- _INSTRUCTIONS TO FOLLOW_:
Down to the last line, transcribe the records verbatim and exclude the images.

Revision comparison data

★ ★ ★ ★ ★ ★ ★

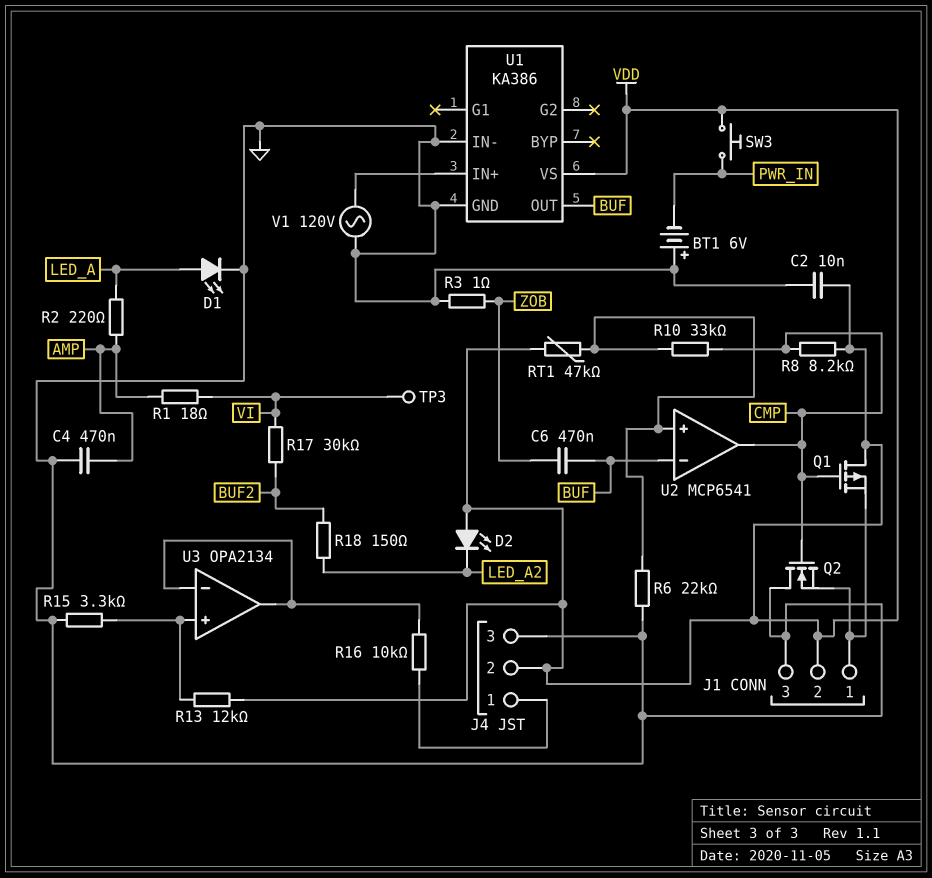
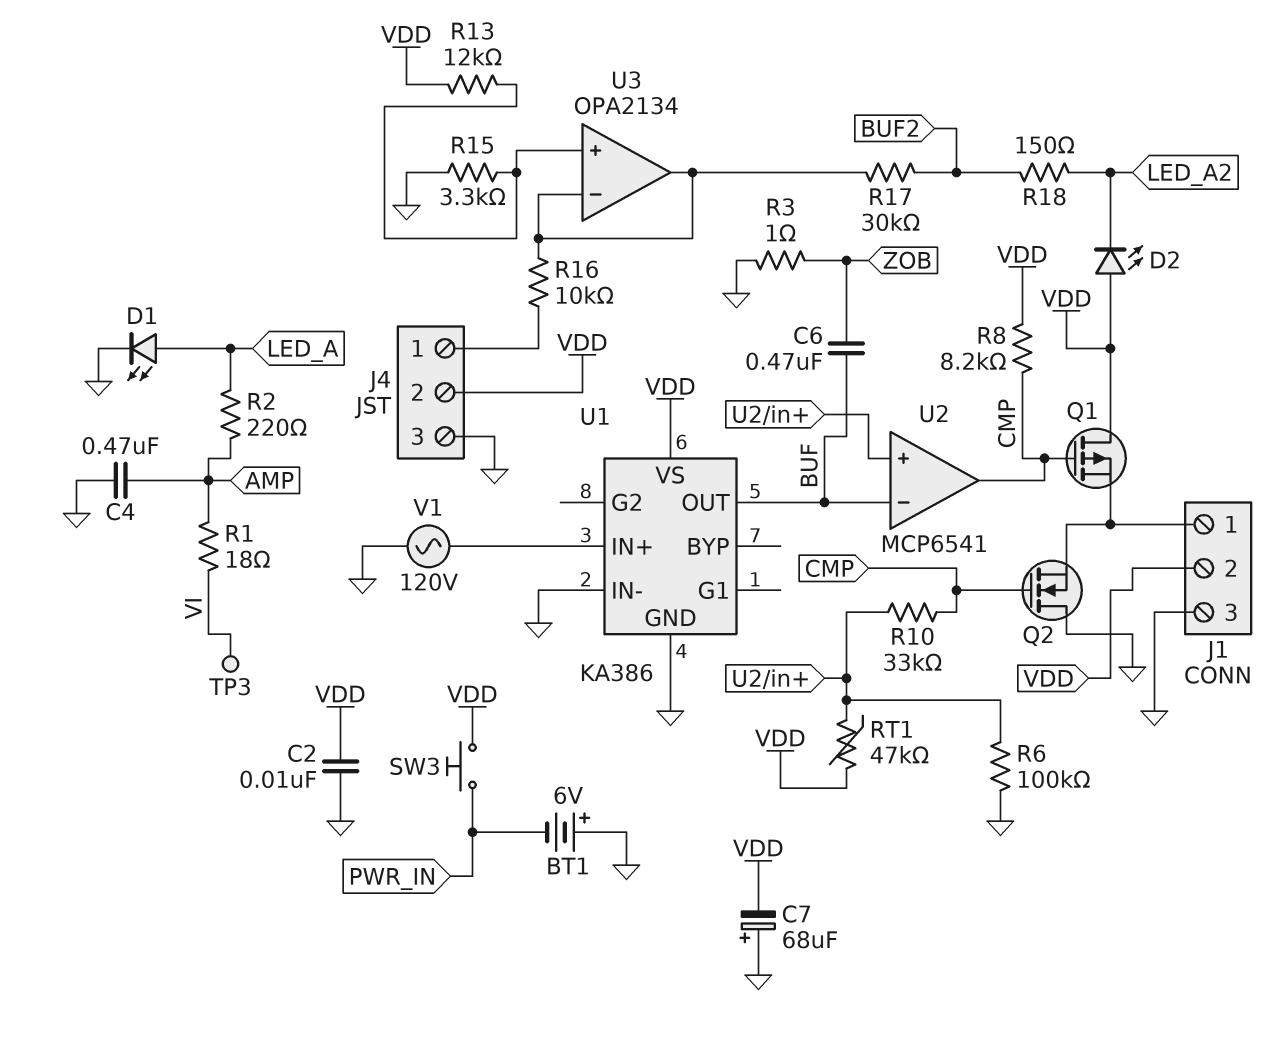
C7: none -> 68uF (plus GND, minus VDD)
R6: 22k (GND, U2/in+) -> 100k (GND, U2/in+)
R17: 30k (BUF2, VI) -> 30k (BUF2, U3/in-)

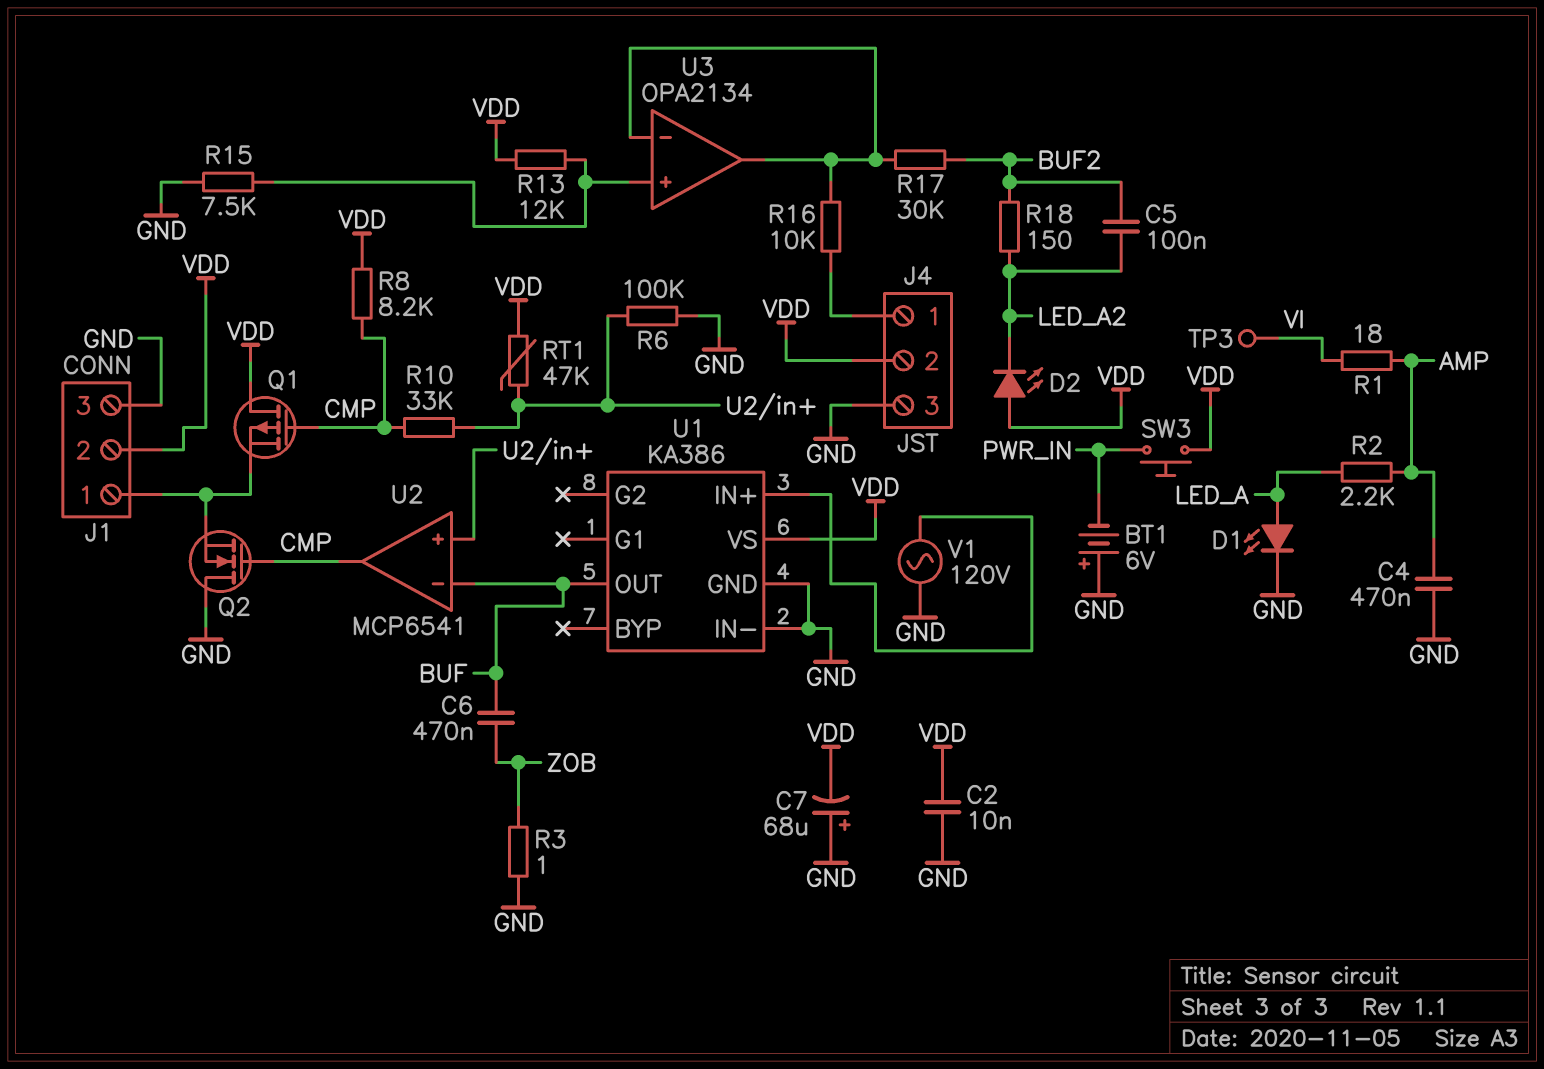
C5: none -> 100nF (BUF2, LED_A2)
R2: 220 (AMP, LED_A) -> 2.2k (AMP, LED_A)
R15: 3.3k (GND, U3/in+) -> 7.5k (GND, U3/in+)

★ ★ ★ ★ ★ ★ ★

- _EXERCISE ANSWER_:
C7: none -> 68uF (plus GND, minus VDD)
R6: 22k (GND, U2/in+) -> 100k (GND, U2/in+)
R17: 30k (BUF2, VI) -> 30k (BUF2, U3/in-)

C5: none -> 100nF (BUF2, LED_A2)
R2: 220 (AMP, LED_A) -> 2.2k (AMP, LED_A)
R15: 3.3k (GND, U3/in+) -> 7.5k (GND, U3/in+)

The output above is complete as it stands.